## DATA FOR THIS EXERCISE
* * * *

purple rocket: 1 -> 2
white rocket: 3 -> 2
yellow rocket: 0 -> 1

* * * *

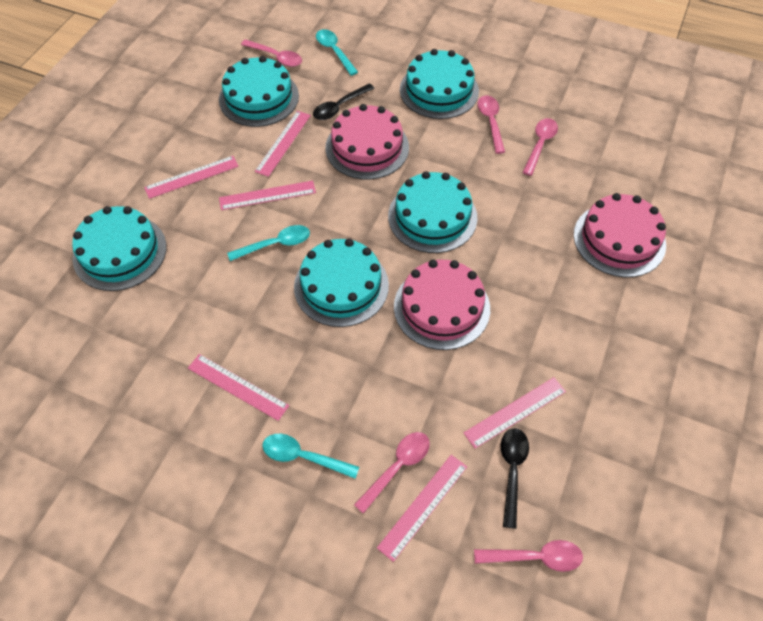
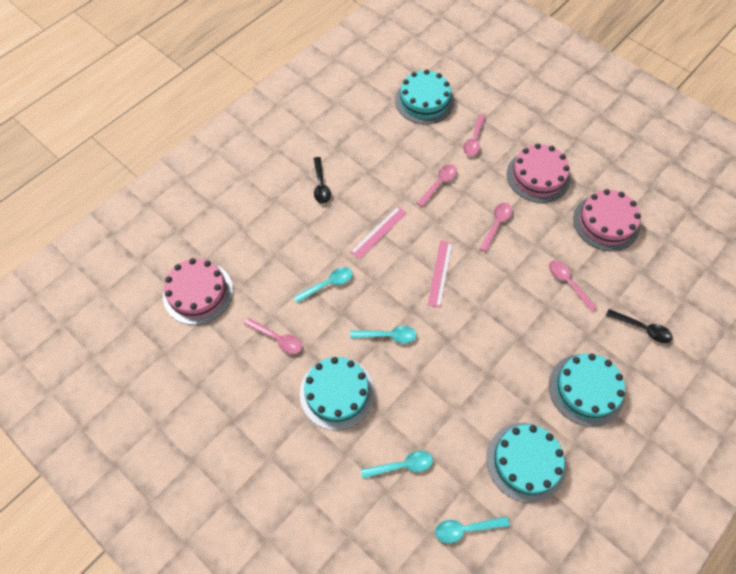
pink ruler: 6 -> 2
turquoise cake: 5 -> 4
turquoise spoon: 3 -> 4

* * * *

## EXERCISE
All that is wanted is an exact copy of the lines above from the one with "purple rocket: 1 -> 2" through the one with "yellow rocket: 0 -> 1", with both ends included.

## RESULT
purple rocket: 1 -> 2
white rocket: 3 -> 2
yellow rocket: 0 -> 1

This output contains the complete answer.